- **AIM OF THE EXERCISE**
For the material below, return exactly the lines starting at the one holding "orange ellipse: moved 3 px right, 2 px down" and ending at the one holding "cyan diamond at", counting both as part of the range.

- **EXTRACTED MATERIAL**
=======

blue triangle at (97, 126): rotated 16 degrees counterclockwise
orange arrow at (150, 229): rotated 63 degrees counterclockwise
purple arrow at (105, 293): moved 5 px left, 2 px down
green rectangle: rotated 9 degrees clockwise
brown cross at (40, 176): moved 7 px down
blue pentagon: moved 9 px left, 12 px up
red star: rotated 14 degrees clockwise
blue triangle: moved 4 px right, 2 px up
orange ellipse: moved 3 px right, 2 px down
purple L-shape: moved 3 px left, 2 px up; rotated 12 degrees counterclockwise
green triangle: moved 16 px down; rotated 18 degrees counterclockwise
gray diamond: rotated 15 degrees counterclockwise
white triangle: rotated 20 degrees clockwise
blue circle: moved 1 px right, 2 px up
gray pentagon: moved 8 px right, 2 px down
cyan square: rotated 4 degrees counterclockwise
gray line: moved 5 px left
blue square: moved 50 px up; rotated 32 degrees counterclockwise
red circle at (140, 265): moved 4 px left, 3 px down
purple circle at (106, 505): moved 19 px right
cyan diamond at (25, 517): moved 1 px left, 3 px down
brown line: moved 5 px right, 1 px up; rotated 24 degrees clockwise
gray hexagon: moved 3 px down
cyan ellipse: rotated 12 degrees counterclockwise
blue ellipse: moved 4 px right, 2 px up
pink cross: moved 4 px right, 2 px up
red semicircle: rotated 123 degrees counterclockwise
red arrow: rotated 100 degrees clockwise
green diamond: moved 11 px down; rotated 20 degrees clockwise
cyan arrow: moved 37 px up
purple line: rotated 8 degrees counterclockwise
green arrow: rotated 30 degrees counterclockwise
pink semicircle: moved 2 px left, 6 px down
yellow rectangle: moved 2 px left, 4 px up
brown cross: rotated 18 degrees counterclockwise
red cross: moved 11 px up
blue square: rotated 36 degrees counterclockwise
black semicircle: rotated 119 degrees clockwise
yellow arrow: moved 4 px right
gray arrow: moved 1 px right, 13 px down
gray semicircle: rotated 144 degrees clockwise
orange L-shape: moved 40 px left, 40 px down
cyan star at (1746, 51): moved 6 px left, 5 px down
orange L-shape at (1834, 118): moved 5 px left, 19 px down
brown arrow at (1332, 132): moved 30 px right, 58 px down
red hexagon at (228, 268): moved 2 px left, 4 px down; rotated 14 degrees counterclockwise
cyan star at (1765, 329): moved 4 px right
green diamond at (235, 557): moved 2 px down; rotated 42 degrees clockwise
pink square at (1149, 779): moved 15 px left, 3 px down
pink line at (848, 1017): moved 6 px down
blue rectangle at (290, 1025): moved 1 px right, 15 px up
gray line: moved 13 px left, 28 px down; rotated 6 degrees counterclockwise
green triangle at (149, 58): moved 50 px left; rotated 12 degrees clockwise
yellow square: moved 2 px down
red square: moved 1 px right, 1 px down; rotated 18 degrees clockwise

=======

- **RESULT OF THE EXERCISE**
orange ellipse: moved 3 px right, 2 px down
purple L-shape: moved 3 px left, 2 px up; rotated 12 degrees counterclockwise
green triangle: moved 16 px down; rotated 18 degrees counterclockwise
gray diamond: rotated 15 degrees counterclockwise
white triangle: rotated 20 degrees clockwise
blue circle: moved 1 px right, 2 px up
gray pentagon: moved 8 px right, 2 px down
cyan square: rotated 4 degrees counterclockwise
gray line: moved 5 px left
blue square: moved 50 px up; rotated 32 degrees counterclockwise
red circle at (140, 265): moved 4 px left, 3 px down
purple circle at (106, 505): moved 19 px right
cyan diamond at (25, 517): moved 1 px left, 3 px down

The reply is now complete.